## Task requirements
All the lines below should appear again unchanged, though their pictures should not.

Image change detection data:
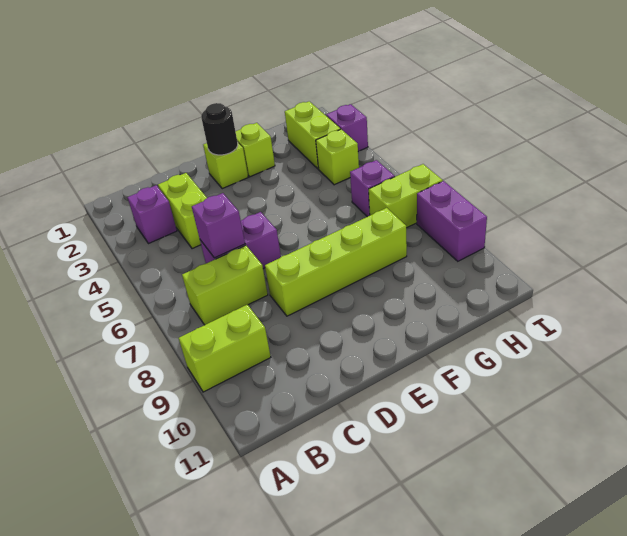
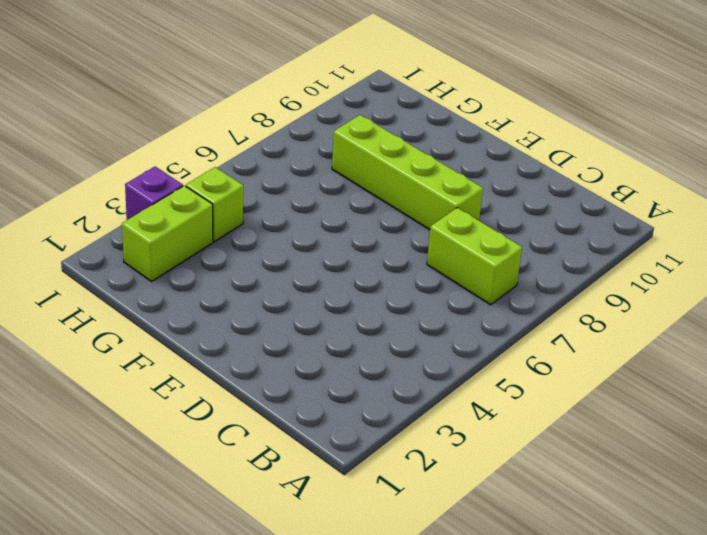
none -> lime brick A9:B9 level 1
none -> purple brick B3 level 1
none -> lime brick C3:C4 level 1

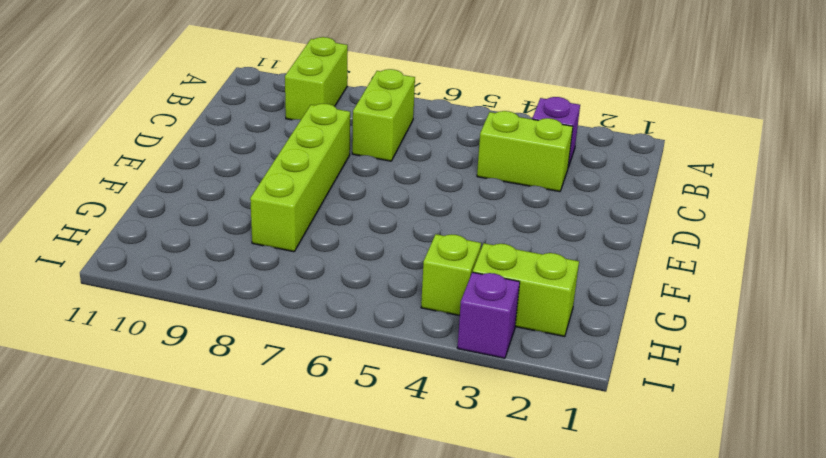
none -> purple brick C6:D6 level 1
none -> lime brick E2 level 1
none -> lime brick F2 level 1

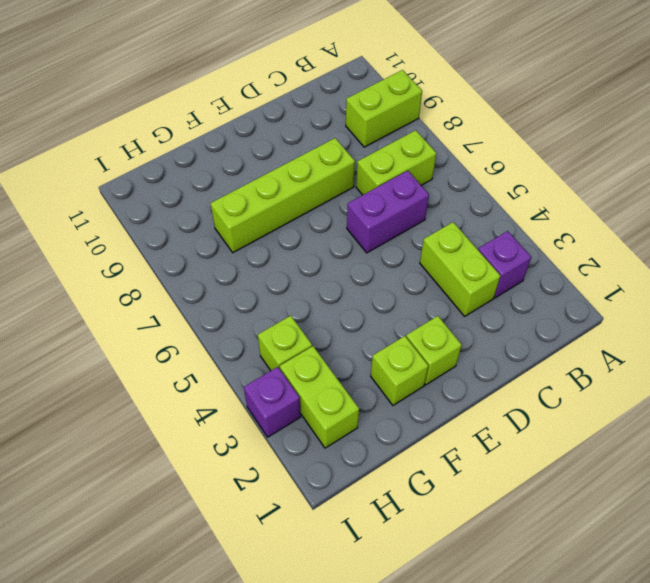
none -> purple brick H6 level 1
none -> lime brick H7:I7 level 1
none -> purple brick I8:I9 level 1

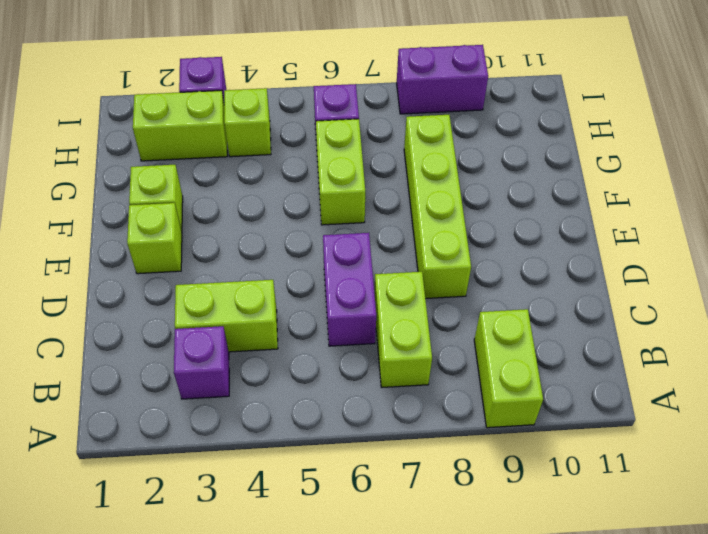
lime brick F6:G6 level 1 -> lime brick H7:I7 level 1
none -> purple brick C6 level 2
none -> black round brick E2 level 2

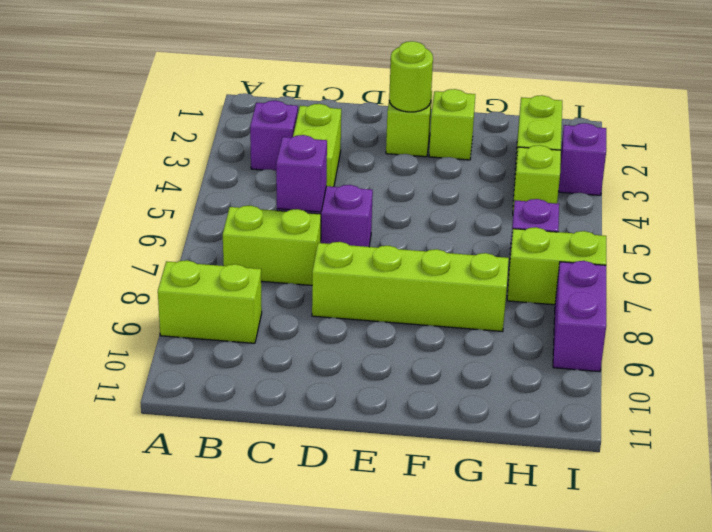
lime round brick E2 level 2 -> black round brick E2 level 2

## Task response
none -> lime brick A9:B9 level 1
none -> purple brick B3 level 1
none -> lime brick C3:C4 level 1

none -> purple brick C6:D6 level 1
none -> lime brick E2 level 1
none -> lime brick F2 level 1

none -> purple brick H6 level 1
none -> lime brick H7:I7 level 1
none -> purple brick I8:I9 level 1

lime brick F6:G6 level 1 -> lime brick H7:I7 level 1
none -> purple brick C6 level 2
none -> black round brick E2 level 2

lime round brick E2 level 2 -> black round brick E2 level 2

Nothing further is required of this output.